> Exercise prompt
Find every line in the records below that contains the word "ordered" and copy each of those lines in full.

--- START ---

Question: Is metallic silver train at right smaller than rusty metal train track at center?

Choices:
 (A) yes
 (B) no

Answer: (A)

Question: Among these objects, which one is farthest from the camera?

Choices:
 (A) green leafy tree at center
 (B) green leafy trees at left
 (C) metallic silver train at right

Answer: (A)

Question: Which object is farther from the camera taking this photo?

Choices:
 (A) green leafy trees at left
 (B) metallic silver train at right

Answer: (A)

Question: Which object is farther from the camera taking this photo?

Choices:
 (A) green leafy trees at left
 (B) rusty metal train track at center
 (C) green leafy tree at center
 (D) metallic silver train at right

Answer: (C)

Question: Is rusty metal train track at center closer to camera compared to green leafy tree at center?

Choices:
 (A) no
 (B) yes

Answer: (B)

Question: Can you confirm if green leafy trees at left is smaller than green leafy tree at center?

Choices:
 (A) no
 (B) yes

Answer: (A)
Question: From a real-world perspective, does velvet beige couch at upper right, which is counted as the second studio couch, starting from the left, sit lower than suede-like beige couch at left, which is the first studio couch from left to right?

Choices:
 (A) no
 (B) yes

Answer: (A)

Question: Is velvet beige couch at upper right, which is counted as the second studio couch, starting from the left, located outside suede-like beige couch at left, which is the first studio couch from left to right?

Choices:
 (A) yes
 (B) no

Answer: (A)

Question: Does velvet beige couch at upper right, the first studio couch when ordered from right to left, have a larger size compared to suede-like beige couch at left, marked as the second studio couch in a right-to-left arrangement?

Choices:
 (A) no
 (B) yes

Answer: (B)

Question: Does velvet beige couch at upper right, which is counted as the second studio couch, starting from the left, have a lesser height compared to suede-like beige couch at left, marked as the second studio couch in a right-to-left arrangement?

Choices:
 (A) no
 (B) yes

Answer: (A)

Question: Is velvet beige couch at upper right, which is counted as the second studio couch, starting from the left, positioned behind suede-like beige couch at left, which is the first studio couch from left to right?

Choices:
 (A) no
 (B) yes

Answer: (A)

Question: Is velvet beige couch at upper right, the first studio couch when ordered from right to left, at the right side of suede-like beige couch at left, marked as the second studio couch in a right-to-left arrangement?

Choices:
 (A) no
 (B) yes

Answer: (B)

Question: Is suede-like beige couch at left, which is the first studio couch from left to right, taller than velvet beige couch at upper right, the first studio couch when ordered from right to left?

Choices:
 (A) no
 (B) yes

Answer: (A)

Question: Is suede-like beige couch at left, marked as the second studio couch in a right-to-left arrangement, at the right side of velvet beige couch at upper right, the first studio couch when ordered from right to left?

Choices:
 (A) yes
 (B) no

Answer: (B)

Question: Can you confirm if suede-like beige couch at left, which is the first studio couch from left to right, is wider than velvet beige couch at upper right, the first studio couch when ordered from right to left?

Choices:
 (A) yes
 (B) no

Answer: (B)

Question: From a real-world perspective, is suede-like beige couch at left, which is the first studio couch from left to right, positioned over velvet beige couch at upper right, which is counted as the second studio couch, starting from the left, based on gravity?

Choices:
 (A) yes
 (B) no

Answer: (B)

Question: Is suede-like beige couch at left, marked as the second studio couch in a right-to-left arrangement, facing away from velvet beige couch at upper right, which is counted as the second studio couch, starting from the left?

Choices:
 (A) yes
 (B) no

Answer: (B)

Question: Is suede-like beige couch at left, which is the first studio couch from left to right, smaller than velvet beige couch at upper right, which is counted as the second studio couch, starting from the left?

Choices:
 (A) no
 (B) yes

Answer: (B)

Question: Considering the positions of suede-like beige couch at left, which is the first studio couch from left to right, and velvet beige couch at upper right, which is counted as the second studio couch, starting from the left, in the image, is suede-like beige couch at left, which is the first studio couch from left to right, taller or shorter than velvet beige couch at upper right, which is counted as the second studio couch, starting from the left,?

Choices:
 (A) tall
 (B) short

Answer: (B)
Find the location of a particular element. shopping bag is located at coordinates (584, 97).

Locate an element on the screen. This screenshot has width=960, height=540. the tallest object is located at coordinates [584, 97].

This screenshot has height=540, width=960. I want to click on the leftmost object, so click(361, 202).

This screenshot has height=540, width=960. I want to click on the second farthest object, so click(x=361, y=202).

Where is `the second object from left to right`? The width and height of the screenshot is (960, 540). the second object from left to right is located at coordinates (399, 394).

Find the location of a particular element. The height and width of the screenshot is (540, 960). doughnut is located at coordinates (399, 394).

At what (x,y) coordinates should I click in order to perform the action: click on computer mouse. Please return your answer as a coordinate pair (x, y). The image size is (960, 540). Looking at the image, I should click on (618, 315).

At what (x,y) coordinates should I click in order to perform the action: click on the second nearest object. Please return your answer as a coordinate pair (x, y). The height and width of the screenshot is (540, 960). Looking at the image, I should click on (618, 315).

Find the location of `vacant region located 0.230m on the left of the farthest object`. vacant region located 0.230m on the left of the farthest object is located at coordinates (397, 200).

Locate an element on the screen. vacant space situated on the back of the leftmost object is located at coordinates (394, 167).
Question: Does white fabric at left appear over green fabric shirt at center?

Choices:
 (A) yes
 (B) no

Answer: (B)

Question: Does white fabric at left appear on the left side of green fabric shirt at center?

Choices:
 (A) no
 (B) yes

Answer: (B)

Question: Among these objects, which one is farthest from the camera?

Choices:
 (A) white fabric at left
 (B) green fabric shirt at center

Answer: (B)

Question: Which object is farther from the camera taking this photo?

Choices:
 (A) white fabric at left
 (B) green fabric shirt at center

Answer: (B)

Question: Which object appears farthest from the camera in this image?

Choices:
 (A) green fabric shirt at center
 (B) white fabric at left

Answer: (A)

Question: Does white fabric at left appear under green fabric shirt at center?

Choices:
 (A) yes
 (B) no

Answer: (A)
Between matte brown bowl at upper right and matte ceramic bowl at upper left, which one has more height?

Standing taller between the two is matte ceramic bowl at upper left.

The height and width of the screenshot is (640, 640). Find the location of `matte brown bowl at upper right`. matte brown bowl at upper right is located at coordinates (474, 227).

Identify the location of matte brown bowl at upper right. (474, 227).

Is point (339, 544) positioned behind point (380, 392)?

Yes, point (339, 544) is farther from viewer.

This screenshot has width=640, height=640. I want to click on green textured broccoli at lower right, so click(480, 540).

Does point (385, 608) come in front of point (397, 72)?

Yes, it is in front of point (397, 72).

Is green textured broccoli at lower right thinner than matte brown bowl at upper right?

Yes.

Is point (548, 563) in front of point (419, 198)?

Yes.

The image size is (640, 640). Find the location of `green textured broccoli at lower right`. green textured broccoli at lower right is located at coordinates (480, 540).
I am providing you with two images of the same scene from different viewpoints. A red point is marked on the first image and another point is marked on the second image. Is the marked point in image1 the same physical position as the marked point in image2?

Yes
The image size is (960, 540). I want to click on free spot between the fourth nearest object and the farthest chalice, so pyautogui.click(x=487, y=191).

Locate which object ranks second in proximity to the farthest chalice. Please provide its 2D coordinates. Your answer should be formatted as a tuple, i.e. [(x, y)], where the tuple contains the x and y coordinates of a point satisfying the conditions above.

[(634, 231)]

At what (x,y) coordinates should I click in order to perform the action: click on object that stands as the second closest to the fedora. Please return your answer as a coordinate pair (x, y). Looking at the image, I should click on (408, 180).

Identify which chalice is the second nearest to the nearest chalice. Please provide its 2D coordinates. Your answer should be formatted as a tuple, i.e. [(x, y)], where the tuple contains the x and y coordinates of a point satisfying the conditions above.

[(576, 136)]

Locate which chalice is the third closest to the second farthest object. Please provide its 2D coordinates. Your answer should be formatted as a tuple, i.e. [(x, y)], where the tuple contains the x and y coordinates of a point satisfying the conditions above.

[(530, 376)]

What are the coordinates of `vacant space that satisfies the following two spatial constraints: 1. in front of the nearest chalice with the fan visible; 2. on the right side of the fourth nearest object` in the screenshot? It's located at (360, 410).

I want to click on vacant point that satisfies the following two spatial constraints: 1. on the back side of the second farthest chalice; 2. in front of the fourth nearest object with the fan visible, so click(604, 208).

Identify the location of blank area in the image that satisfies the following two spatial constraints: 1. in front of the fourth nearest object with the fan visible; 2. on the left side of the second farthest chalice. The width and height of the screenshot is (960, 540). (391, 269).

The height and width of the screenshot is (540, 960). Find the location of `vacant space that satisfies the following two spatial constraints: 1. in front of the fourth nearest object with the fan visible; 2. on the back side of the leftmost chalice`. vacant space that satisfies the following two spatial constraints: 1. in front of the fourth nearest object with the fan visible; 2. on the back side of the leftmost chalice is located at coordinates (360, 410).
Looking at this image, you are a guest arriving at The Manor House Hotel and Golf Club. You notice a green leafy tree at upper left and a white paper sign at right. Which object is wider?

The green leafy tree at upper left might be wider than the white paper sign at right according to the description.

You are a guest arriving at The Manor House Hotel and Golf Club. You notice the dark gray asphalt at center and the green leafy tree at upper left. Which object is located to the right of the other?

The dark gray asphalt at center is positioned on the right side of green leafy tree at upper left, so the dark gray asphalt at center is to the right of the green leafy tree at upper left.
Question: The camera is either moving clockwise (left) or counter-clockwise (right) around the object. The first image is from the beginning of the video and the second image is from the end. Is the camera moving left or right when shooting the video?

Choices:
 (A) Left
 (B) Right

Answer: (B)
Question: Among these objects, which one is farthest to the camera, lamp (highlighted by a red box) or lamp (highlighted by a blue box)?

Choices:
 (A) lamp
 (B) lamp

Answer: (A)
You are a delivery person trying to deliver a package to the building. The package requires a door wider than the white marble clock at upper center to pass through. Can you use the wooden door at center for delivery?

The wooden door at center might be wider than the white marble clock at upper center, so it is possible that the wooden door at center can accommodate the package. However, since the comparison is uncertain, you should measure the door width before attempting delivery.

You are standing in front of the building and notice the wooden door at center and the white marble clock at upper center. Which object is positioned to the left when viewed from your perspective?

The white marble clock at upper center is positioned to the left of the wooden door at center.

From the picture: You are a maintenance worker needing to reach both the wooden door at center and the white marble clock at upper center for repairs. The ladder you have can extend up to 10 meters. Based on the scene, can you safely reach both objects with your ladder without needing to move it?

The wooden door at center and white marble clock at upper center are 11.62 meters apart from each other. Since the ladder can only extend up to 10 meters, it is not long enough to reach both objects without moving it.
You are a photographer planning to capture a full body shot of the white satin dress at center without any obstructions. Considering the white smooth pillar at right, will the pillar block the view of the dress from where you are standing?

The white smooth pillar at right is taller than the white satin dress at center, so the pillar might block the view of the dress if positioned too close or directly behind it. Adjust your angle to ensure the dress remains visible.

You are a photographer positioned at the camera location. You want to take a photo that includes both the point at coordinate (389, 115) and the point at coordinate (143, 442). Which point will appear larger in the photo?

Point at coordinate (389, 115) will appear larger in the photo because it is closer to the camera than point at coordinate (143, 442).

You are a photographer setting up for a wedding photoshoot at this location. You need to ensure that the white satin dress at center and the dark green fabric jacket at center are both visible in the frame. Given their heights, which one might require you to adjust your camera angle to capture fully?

--- END ---

> Result below
Question: Does velvet beige couch at upper right, the first studio couch when ordered from right to left, have a larger size compared to suede-like beige couch at left, marked as the second studio couch in a right-to-left arrangement?
Question: Is velvet beige couch at upper right, the first studio couch when ordered from right to left, at the right side of suede-like beige couch at left, marked as the second studio couch in a right-to-left arrangement?
Question: Is suede-like beige couch at left, which is the first studio couch from left to right, taller than velvet beige couch at upper right, the first studio couch when ordered from right to left?
Question: Is suede-like beige couch at left, marked as the second studio couch in a right-to-left arrangement, at the right side of velvet beige couch at upper right, the first studio couch when ordered from right to left?
Question: Can you confirm if suede-like beige couch at left, which is the first studio couch from left to right, is wider than velvet beige couch at upper right, the first studio couch when ordered from right to left?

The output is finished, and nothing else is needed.